* _Problem_
With the records as your source, report how many lines contain "yellow". Add no other words.

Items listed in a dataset
━━━

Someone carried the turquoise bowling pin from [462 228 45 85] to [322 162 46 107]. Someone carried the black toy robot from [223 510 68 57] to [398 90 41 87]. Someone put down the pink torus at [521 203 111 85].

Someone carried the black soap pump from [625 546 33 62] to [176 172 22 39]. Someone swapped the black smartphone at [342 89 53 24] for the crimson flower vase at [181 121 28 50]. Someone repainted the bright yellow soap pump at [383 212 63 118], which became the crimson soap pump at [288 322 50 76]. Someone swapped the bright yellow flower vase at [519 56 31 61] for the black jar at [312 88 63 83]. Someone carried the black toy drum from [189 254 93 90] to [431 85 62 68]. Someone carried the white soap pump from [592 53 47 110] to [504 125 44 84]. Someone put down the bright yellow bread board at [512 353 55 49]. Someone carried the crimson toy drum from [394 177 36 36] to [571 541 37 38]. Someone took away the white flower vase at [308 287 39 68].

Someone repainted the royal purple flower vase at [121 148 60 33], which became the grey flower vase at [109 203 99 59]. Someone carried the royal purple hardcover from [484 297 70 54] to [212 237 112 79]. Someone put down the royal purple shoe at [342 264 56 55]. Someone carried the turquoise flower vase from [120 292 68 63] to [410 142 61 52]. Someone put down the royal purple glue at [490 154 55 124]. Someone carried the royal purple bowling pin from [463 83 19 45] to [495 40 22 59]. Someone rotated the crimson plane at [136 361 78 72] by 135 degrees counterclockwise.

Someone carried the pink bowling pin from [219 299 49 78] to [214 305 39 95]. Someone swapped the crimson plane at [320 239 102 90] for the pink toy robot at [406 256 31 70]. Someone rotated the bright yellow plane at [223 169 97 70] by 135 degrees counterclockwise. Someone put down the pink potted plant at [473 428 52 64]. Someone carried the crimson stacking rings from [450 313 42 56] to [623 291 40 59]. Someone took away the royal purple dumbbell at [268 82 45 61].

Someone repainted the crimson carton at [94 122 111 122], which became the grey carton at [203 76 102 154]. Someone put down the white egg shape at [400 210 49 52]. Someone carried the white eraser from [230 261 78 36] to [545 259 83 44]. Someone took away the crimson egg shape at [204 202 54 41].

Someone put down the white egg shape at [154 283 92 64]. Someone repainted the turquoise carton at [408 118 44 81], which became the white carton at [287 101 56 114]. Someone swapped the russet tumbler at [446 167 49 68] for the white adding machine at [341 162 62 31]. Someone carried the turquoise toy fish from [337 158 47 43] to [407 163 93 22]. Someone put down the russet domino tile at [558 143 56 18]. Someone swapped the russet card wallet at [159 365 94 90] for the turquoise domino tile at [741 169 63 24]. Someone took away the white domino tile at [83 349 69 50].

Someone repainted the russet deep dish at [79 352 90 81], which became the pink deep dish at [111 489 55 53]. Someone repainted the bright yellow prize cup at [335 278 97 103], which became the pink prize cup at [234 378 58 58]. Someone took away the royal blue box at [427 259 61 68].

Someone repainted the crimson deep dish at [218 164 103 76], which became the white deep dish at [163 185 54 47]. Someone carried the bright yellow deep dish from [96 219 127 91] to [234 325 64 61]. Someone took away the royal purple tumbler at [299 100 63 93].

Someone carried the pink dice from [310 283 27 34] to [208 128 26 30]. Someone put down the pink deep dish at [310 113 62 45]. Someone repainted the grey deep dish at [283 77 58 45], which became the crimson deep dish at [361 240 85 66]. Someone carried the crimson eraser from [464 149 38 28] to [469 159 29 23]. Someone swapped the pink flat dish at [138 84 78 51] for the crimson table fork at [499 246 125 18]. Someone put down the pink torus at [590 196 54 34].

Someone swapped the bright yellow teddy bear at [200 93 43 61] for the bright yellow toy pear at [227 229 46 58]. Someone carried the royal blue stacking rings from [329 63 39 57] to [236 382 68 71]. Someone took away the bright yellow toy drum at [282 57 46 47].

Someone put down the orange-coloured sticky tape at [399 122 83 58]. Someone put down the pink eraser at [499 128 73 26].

━━━

* _Solution to this problem_
5